- Dataset entries:

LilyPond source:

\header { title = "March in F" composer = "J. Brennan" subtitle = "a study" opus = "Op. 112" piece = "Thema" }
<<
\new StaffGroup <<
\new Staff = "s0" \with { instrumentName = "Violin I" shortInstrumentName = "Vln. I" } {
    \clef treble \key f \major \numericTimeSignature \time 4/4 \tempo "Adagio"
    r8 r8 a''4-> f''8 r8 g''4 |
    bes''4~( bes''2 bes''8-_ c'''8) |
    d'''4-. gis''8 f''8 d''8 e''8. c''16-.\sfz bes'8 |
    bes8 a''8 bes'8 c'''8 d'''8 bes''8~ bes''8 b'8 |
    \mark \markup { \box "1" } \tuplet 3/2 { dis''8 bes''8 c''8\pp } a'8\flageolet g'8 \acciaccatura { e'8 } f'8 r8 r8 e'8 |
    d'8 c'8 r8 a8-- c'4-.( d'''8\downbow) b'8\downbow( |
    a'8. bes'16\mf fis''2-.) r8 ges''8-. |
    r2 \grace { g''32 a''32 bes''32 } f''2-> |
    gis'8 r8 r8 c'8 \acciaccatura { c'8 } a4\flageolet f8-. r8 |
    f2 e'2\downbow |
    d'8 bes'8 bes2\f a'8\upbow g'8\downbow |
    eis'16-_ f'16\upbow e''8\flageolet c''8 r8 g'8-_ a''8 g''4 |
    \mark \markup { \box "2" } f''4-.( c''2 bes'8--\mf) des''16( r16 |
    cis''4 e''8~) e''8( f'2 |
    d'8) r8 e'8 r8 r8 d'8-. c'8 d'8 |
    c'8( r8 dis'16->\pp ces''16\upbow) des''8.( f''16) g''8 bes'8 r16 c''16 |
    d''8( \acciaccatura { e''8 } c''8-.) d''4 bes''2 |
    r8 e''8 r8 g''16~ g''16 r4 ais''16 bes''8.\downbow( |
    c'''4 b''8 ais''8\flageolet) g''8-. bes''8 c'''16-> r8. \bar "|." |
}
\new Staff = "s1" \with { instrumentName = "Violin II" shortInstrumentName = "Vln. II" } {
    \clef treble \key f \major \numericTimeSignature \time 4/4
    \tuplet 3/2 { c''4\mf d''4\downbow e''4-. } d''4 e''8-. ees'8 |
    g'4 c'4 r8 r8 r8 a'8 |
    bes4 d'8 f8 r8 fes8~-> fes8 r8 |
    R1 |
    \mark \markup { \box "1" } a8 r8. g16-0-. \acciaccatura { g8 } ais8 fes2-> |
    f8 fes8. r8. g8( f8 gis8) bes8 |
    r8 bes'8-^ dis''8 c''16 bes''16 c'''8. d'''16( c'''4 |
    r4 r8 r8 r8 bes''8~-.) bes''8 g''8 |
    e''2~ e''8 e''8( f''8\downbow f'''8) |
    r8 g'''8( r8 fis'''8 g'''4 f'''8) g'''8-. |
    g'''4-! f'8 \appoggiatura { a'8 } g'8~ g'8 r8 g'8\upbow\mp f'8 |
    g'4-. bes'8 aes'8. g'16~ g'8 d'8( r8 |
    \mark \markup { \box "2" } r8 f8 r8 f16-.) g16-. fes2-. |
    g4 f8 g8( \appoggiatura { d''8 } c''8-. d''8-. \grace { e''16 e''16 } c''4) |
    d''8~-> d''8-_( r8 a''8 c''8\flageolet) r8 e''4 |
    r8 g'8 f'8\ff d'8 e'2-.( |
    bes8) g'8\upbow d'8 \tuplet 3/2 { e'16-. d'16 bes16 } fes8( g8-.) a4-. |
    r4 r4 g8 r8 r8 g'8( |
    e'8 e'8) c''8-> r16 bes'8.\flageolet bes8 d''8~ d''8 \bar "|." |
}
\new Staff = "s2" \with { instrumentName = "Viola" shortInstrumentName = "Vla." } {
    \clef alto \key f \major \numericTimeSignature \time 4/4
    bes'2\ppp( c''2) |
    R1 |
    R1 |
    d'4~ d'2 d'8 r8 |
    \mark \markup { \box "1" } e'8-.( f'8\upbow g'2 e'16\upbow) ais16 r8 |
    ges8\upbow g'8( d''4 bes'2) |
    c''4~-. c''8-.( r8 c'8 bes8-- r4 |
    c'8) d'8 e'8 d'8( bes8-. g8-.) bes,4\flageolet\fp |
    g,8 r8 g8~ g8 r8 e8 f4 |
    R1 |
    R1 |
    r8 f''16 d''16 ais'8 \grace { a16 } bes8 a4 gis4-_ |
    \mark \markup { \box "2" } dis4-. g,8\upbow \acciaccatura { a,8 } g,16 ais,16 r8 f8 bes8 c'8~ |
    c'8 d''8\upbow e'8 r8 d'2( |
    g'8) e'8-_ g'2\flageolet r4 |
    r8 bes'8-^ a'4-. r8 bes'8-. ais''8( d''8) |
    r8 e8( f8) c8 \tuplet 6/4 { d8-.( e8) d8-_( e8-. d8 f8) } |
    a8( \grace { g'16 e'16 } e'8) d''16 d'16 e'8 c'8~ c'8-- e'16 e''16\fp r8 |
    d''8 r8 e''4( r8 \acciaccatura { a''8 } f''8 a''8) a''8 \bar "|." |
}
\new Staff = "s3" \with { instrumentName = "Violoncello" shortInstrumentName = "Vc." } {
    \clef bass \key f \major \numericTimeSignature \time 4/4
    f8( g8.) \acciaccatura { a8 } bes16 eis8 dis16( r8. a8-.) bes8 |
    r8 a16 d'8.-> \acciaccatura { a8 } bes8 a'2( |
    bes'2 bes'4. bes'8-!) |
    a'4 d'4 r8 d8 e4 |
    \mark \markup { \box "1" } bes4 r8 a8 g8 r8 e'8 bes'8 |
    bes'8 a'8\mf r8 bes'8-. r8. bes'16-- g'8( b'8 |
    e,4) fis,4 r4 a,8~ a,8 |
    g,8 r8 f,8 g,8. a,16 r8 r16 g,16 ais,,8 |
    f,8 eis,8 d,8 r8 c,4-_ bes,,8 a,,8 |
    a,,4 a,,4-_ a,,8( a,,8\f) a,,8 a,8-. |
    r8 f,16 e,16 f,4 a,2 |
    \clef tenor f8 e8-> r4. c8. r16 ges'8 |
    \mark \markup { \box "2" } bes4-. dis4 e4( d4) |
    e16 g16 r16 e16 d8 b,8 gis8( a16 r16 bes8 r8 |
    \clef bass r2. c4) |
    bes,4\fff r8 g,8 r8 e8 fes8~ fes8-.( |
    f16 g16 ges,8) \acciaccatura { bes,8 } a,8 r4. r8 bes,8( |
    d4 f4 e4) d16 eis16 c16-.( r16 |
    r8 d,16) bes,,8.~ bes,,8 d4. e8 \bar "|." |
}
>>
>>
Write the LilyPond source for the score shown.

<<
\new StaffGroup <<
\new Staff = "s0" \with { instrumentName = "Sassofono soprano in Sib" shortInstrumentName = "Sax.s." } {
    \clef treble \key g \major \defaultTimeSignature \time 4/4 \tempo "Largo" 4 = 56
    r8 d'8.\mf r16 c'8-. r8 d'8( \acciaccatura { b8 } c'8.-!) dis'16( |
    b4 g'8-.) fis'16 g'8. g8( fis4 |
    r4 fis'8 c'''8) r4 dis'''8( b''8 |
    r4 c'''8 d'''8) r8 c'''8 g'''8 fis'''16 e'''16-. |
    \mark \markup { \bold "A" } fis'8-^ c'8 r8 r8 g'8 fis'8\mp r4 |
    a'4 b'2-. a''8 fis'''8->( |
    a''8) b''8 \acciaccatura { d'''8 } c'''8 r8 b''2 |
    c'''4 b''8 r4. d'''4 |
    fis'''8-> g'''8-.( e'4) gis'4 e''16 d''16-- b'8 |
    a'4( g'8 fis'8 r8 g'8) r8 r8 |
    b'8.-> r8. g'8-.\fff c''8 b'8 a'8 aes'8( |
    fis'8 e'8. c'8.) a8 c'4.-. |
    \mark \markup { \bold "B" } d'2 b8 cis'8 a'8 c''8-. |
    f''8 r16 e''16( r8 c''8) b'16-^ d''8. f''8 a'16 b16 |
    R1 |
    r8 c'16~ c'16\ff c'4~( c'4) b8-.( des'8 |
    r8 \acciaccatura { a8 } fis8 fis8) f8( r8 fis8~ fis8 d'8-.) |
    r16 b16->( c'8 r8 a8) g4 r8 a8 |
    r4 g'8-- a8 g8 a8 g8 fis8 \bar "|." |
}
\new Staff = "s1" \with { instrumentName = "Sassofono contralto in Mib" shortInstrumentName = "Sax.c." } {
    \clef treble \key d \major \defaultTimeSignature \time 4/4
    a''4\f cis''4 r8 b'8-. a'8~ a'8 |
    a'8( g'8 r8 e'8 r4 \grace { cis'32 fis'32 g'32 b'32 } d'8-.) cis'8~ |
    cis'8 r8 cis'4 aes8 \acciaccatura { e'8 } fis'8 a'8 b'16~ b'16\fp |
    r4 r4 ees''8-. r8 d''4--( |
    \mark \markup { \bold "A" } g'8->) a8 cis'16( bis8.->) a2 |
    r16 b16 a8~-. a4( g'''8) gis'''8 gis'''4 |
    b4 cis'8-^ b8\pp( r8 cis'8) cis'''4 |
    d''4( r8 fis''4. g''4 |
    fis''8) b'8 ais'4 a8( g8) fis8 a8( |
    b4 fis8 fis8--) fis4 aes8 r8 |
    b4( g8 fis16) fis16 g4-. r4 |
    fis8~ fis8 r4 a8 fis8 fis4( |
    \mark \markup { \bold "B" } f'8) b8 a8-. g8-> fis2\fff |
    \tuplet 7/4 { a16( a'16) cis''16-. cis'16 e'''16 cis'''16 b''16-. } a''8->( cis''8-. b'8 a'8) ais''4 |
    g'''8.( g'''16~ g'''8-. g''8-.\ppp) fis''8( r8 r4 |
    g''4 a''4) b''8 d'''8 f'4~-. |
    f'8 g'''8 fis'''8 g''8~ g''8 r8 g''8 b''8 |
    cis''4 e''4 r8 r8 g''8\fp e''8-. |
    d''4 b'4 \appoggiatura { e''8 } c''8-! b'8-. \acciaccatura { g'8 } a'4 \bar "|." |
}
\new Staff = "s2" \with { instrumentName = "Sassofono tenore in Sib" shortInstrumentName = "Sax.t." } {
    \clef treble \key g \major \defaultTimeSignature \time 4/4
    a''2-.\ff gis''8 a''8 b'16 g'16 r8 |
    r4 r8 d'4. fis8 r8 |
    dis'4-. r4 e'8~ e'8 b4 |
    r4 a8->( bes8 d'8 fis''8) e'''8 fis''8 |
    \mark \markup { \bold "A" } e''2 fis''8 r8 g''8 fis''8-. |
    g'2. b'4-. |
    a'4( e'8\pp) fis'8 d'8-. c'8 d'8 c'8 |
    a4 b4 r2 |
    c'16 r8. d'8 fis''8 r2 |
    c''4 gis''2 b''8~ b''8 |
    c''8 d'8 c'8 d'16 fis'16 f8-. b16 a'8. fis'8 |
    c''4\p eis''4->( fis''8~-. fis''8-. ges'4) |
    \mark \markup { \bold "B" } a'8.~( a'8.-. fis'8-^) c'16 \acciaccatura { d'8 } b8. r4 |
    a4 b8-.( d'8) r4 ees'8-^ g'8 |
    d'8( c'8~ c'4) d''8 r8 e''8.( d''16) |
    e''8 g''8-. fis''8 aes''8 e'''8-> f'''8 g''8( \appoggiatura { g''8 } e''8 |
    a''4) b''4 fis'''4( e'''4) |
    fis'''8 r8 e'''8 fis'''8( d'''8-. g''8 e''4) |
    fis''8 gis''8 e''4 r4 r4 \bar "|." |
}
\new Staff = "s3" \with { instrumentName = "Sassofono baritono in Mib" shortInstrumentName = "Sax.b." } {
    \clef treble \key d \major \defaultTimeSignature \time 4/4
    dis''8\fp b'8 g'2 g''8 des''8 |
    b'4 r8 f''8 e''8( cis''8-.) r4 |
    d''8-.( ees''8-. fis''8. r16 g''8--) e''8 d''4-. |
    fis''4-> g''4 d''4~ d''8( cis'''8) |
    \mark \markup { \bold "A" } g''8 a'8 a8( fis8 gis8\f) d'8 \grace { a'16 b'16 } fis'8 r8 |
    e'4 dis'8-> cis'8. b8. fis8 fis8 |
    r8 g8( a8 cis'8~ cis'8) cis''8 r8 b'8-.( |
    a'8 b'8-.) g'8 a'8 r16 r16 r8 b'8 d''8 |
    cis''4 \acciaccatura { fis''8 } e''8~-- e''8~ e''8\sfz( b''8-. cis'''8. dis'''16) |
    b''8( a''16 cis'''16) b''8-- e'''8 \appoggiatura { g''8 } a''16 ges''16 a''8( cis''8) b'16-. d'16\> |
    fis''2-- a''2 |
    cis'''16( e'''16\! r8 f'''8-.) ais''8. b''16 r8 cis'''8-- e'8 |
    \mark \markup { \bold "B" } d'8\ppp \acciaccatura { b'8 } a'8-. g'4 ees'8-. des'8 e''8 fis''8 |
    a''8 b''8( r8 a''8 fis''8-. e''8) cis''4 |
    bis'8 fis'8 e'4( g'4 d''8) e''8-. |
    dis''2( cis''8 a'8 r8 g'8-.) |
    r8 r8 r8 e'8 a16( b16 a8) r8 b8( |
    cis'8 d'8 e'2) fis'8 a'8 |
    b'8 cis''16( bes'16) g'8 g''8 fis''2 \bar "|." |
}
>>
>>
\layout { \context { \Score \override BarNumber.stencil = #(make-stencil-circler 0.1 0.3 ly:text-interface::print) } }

- Task description: Please pick out every line in the records above that contains the string "downbow" and copy each such line in full. Matches must agree in case.

- Response:
    d'8 c'8 r8 a8-- c'4-.( d'''8\downbow) b'8\downbow( |
    f2 e'2\downbow |
    d'8 bes'8 bes2\f a'8\upbow g'8\downbow |
    r8 e''8 r8 g''16~ g''16 r4 ais''16 bes''8.\downbow( |
    \tuplet 3/2 { c''4\mf d''4\downbow e''4-. } d''4 e''8-. ees'8 |
    e''2~ e''8 e''8( f''8\downbow f'''8) |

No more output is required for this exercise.